Work item:
Only lines holding the word "white" are wanted from the records; copy all of them.

Scene image comparisons:
^^^^

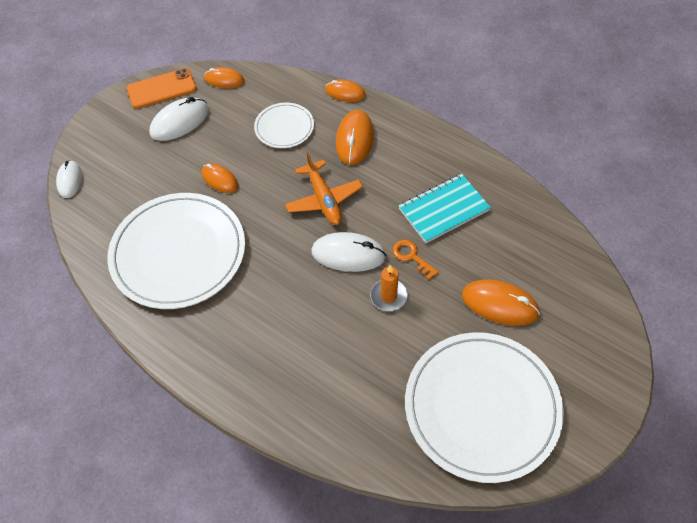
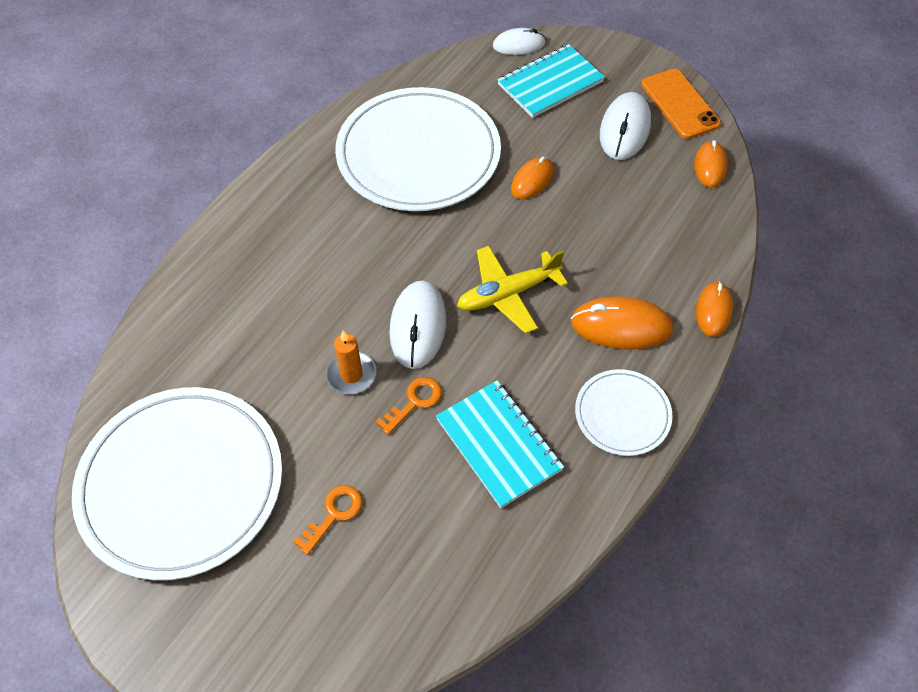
camera: 85 degrees right, 0 degrees up
(120, 162) = (550, 83): none -> turquoise notebook
(180, 122) = (624, 129): white mouse -> white mouse turned 60 degrees clockwise
(284, 127) = (632, 241): white plate -> white plate (622, 414)
(324, 199) = (507, 294): orange plane -> yellow plane
(499, 304) = (334, 514): orange mouse -> orange key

^^^^

Written response:
(180, 122) = (624, 129): white mouse -> white mouse turned 60 degrees clockwise
(284, 127) = (632, 241): white plate -> white plate (622, 414)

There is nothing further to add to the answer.